YOUR OBJECTIVE:
Return all the entries word for word, minus the pictures.

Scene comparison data
•••

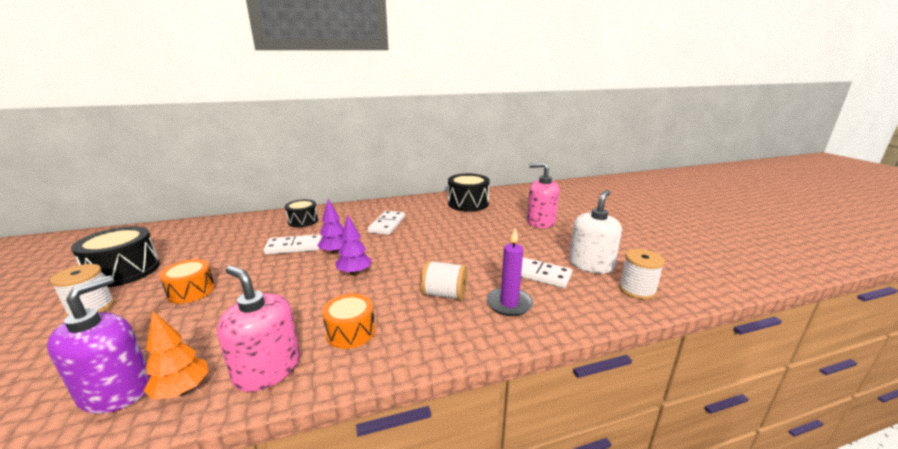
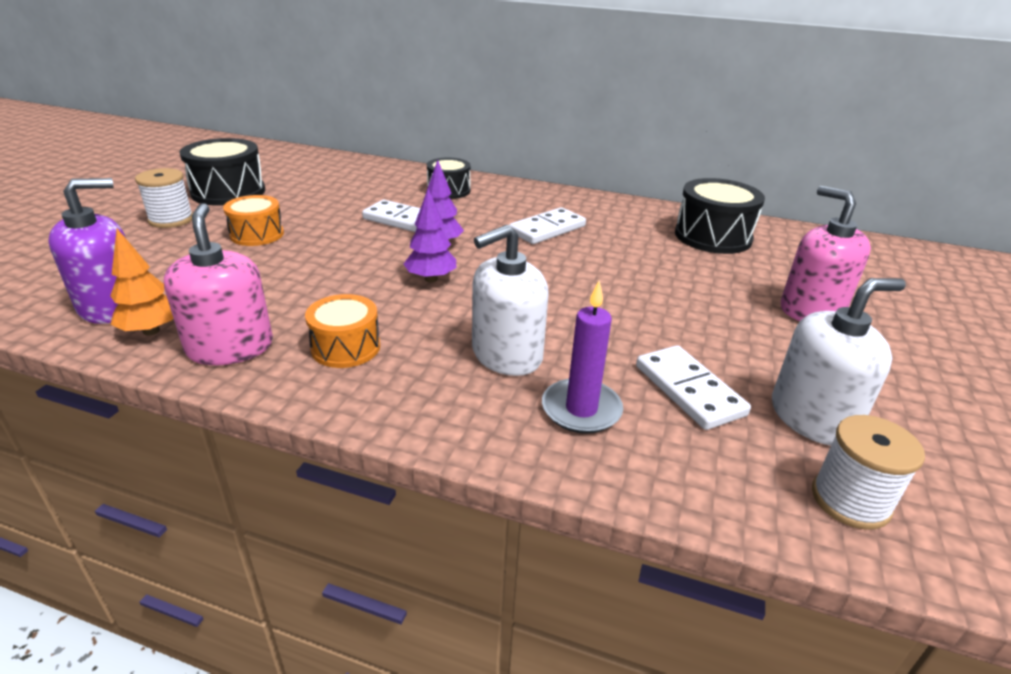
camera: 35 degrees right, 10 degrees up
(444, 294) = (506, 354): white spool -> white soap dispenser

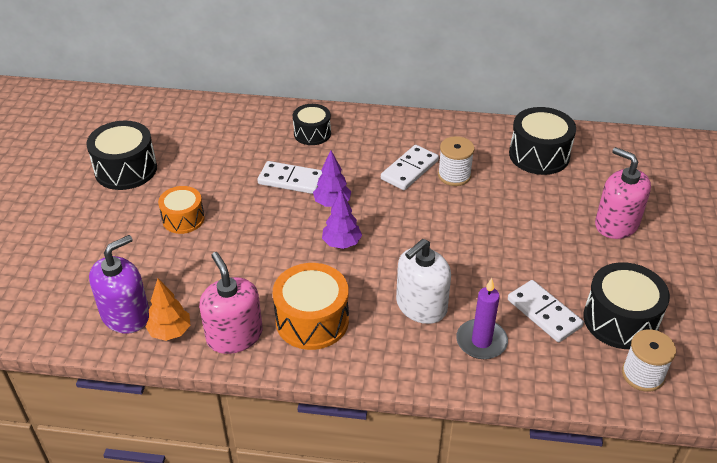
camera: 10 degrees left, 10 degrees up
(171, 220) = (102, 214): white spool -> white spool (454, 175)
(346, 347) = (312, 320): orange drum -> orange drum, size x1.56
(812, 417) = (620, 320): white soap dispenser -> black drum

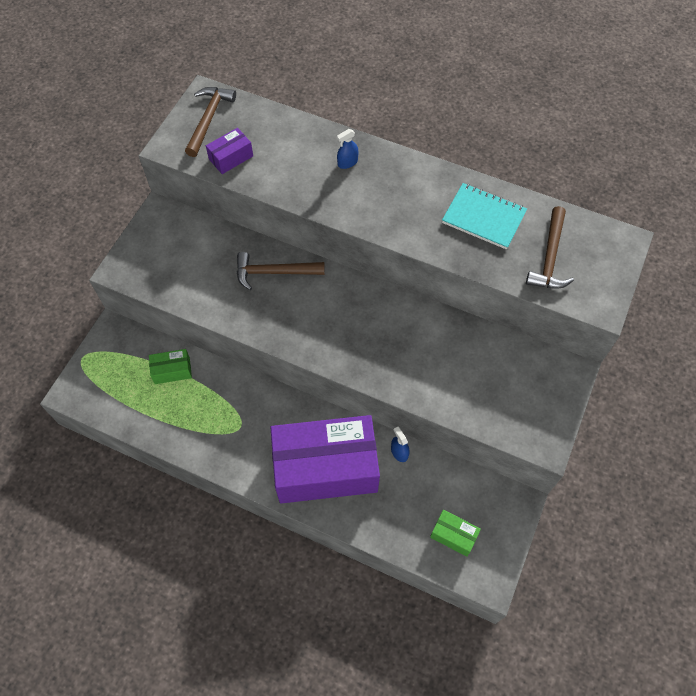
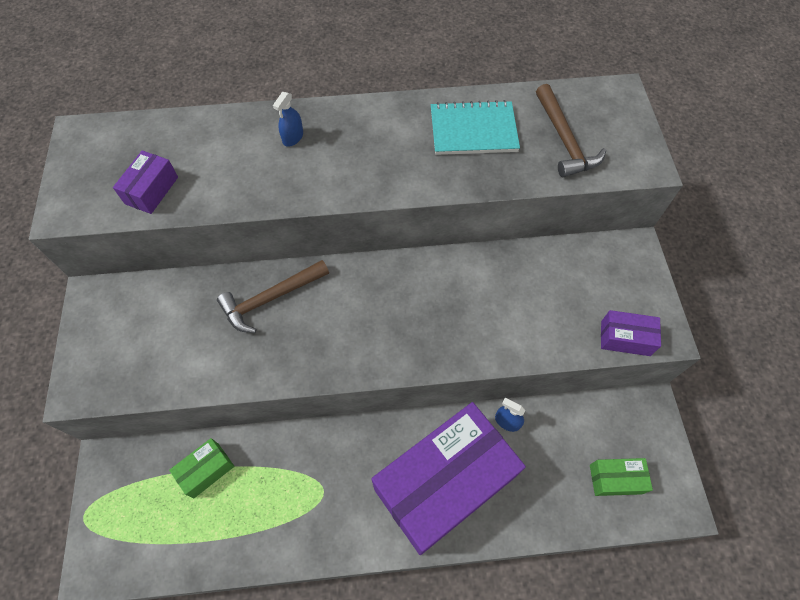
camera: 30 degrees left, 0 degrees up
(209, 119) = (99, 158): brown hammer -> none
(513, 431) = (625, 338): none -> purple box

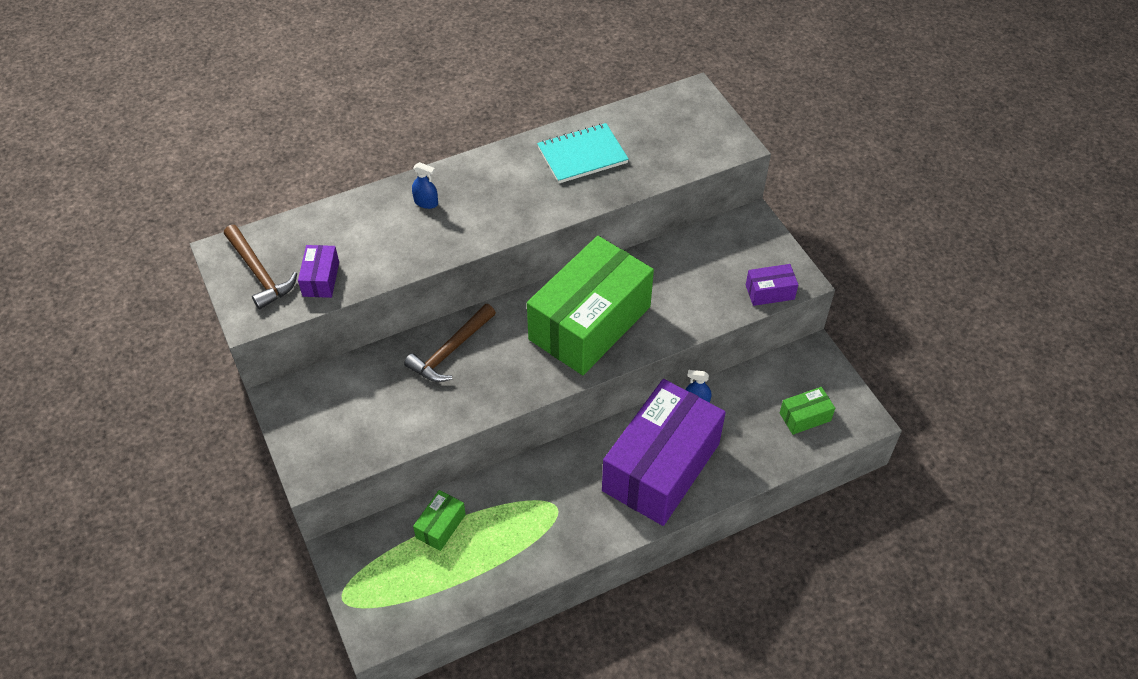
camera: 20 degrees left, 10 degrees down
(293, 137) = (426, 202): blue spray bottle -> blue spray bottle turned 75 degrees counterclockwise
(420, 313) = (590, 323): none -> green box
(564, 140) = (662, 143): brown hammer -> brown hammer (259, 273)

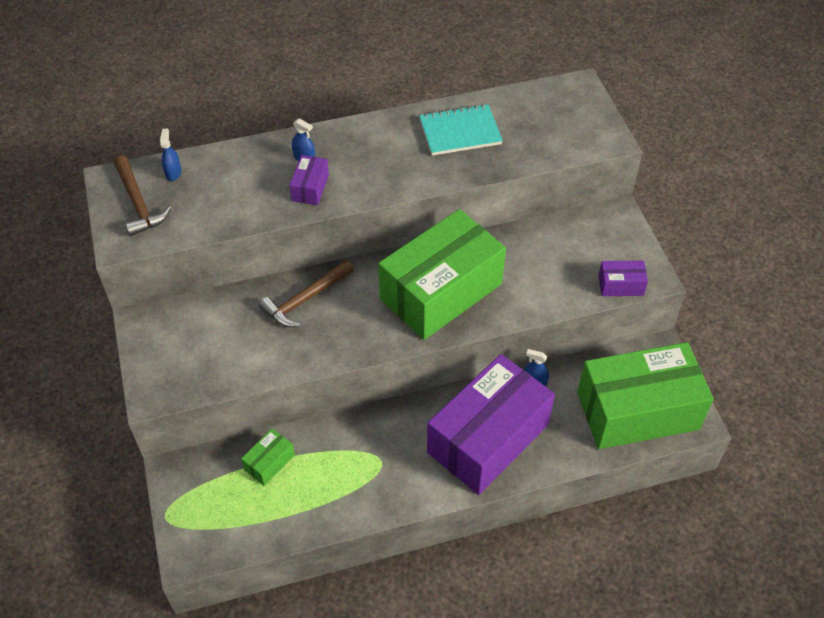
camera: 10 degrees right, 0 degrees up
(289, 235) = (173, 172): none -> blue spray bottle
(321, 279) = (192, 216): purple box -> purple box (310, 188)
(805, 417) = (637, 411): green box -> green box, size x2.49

•••

TASK OUTPUT:
camera: 35 degrees right, 10 degrees up
(444, 294) = (506, 354): white spool -> white soap dispenser

camera: 10 degrees left, 10 degrees up
(171, 220) = (102, 214): white spool -> white spool (454, 175)
(346, 347) = (312, 320): orange drum -> orange drum, size x1.56
(812, 417) = (620, 320): white soap dispenser -> black drum

camera: 30 degrees left, 0 degrees up
(209, 119) = (99, 158): brown hammer -> none
(513, 431) = (625, 338): none -> purple box

camera: 20 degrees left, 10 degrees down
(293, 137) = (426, 202): blue spray bottle -> blue spray bottle turned 75 degrees counterclockwise
(420, 313) = (590, 323): none -> green box
(564, 140) = (662, 143): brown hammer -> brown hammer (259, 273)

camera: 10 degrees right, 0 degrees up
(289, 235) = (173, 172): none -> blue spray bottle
(321, 279) = (192, 216): purple box -> purple box (310, 188)
(805, 417) = (637, 411): green box -> green box, size x2.49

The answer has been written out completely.